(Exercise):
Print every record exactly, omitting all pictures.

————————

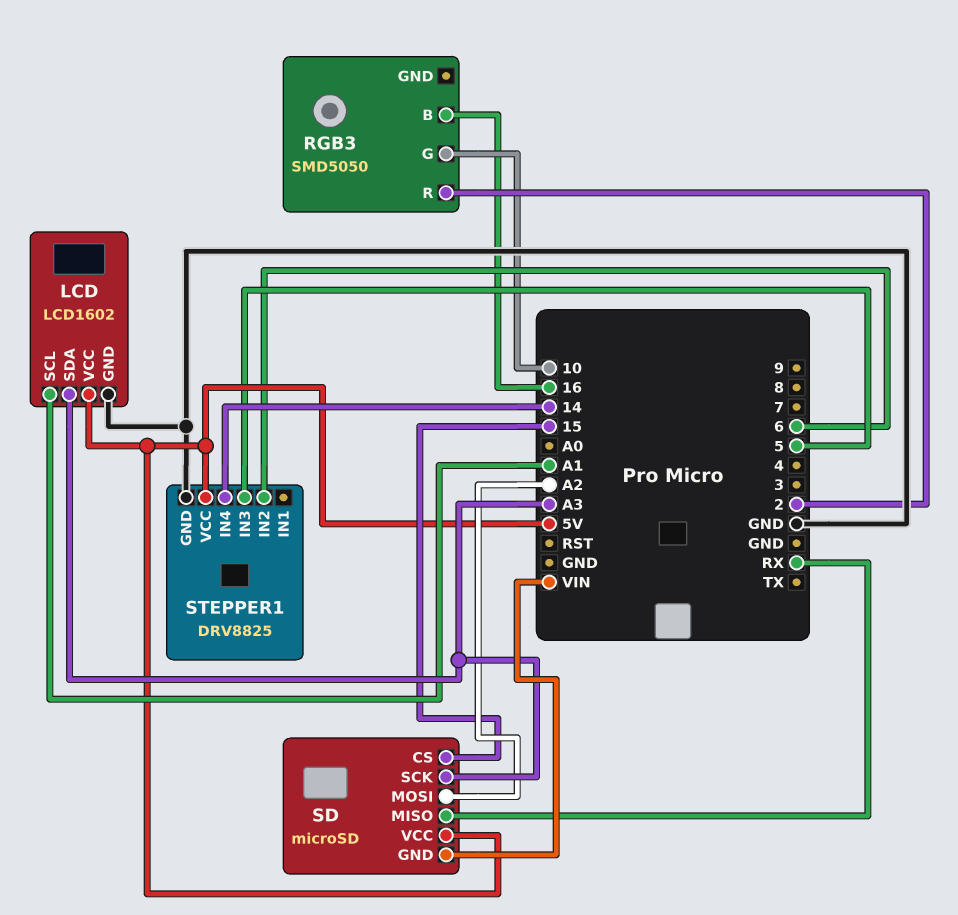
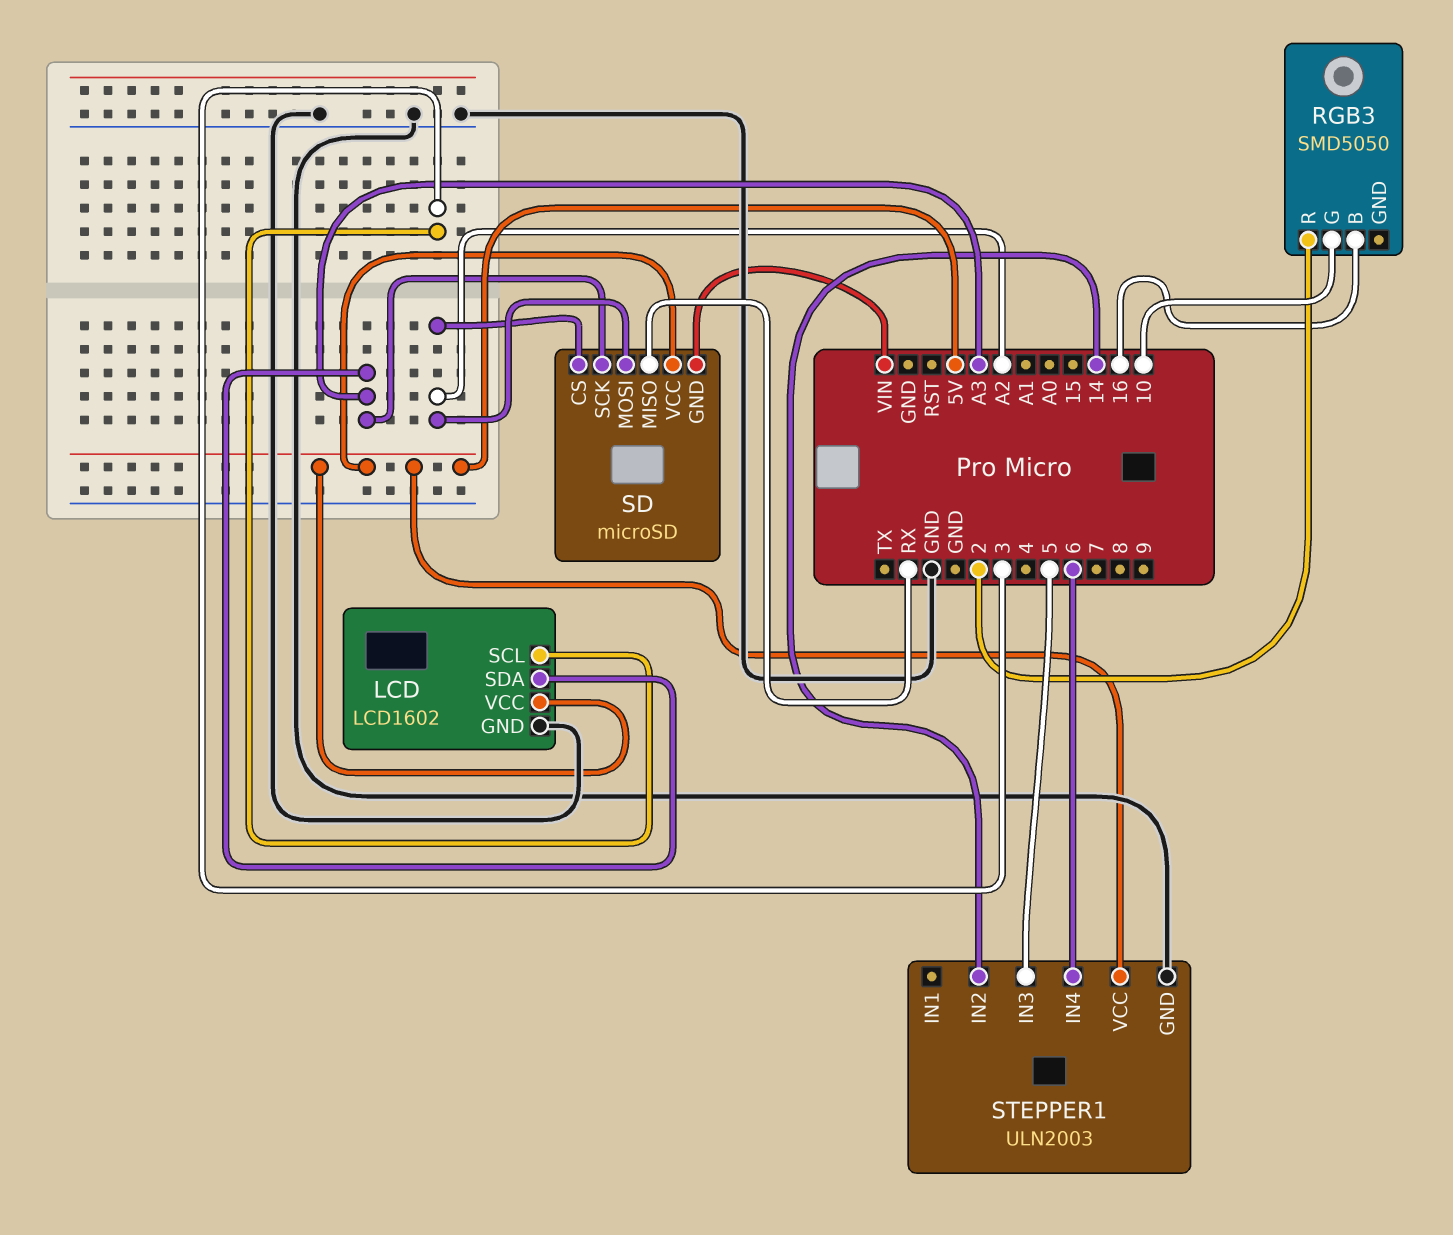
LCD pin SCL: A1 -> 3
SD pin CS: 15 -> A2
STEPPER1: DRV8825 -> ULN2003
STEPPER1 pin IN2: 6 -> 14
STEPPER1 pin IN4: 14 -> 6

————————

(Output of the exercise):
LCD pin SCL: A1 -> 3
SD pin CS: 15 -> A2
STEPPER1: DRV8825 -> ULN2003
STEPPER1 pin IN2: 6 -> 14
STEPPER1 pin IN4: 14 -> 6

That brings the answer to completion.